Once you have located the line containing "cyan brick R11:S12" in the material below, return it exactly along with each line after it through the line containing "tan brick T3 level 1 -> tan brick Q7 level 1".

Exercise input »
----------------------------------------
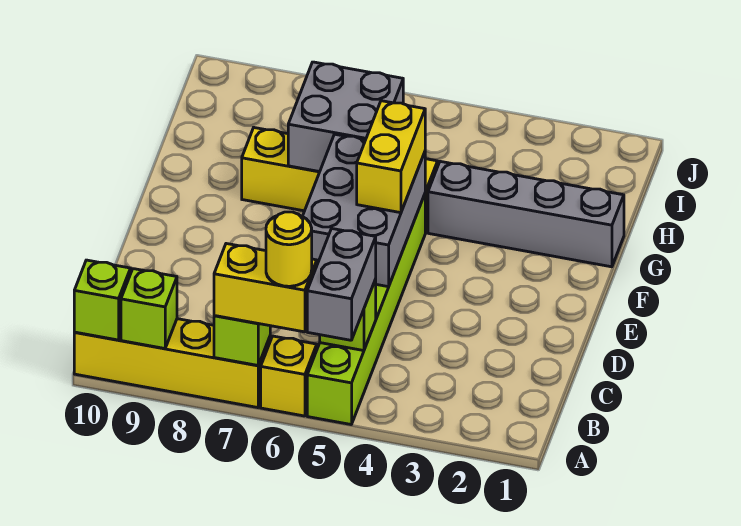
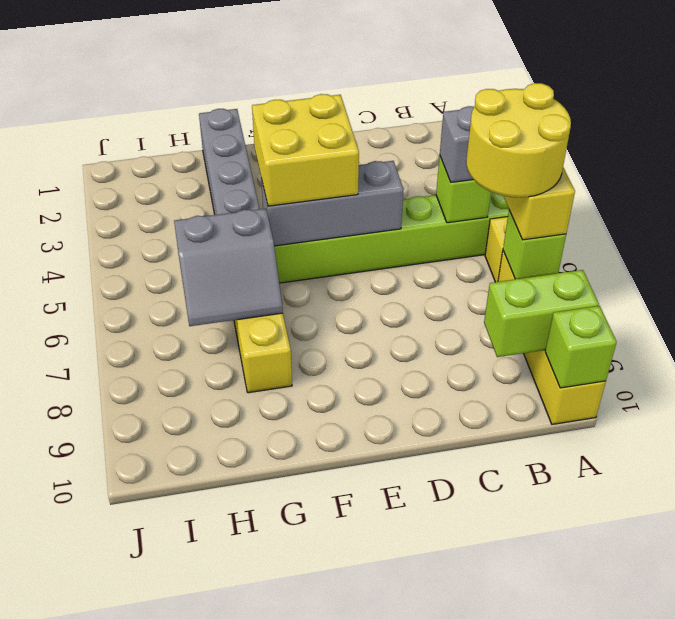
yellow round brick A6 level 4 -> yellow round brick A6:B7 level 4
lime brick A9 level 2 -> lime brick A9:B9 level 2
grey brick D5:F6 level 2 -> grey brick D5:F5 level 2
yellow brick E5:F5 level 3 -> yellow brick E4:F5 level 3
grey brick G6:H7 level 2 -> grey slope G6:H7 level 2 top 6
----------------------------------------
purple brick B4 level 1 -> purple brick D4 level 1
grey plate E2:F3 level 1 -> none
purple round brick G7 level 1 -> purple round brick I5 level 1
----------------------------------------
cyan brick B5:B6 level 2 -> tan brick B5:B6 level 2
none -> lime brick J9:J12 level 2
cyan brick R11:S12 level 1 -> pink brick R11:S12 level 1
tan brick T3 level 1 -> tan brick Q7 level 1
----------------------------------------
Result »
cyan brick R11:S12 level 1 -> pink brick R11:S12 level 1
tan brick T3 level 1 -> tan brick Q7 level 1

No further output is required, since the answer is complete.